What you should do =
Going through the data below, find how many lines include the word "degrees", and reply with that number alone.

(Scene change data)
┄┄┄┄┄┄┄┄┄┄┄┄┄┄┄┄┄┄┄┄
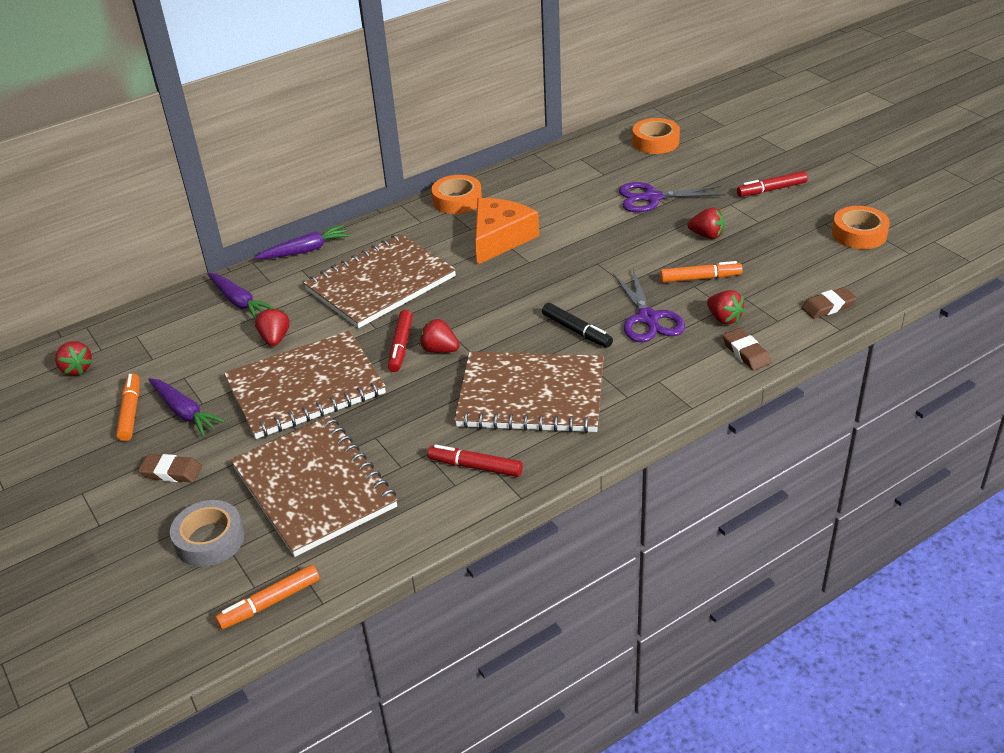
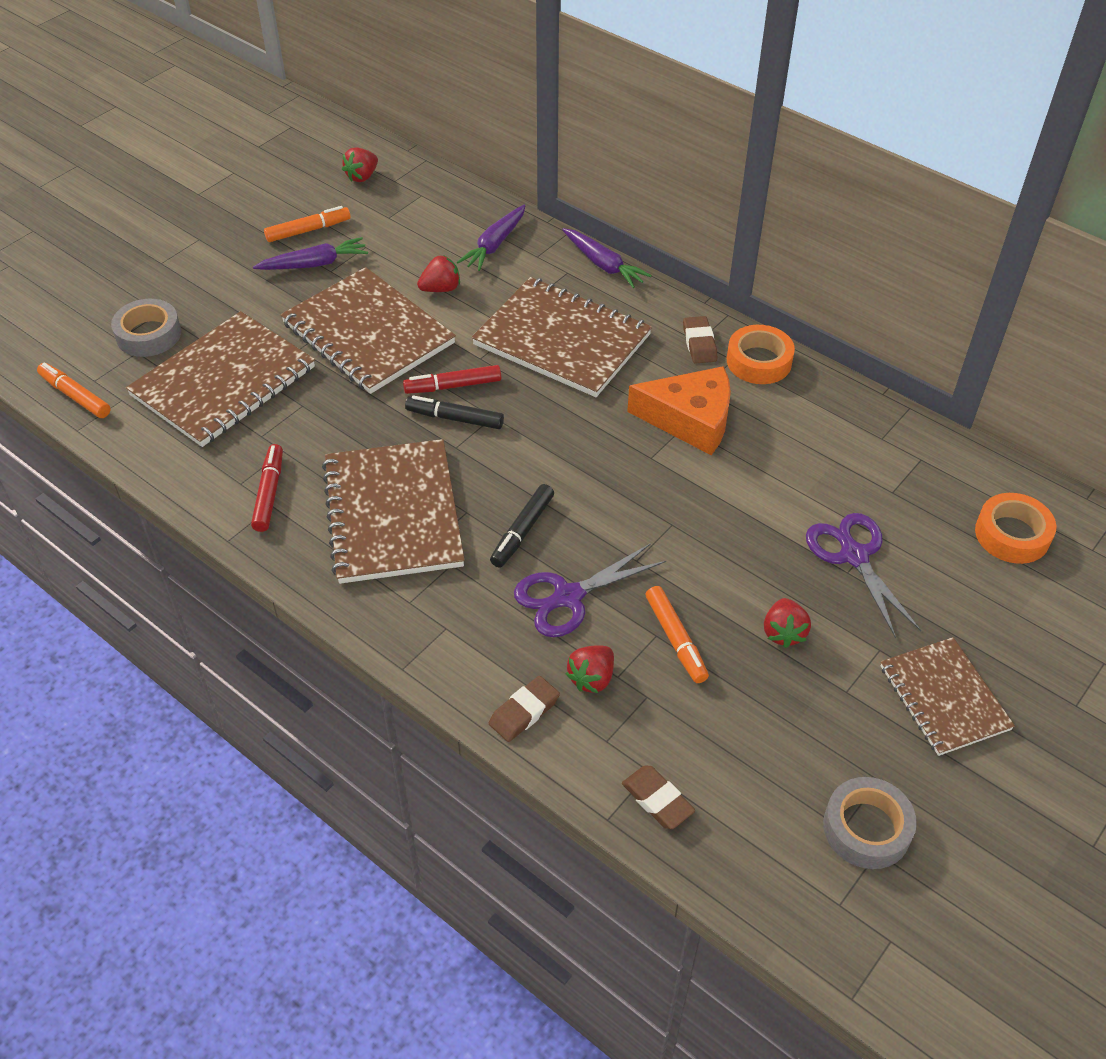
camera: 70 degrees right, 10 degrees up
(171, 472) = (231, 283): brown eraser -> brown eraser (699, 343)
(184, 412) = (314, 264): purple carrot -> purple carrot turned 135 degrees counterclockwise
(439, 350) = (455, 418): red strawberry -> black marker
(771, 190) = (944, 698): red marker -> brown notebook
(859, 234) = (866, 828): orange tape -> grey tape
┄┄┄┄┄┄┄┄┄┄┄┄┄┄┄┄┄┄┄┄
Answer space =
2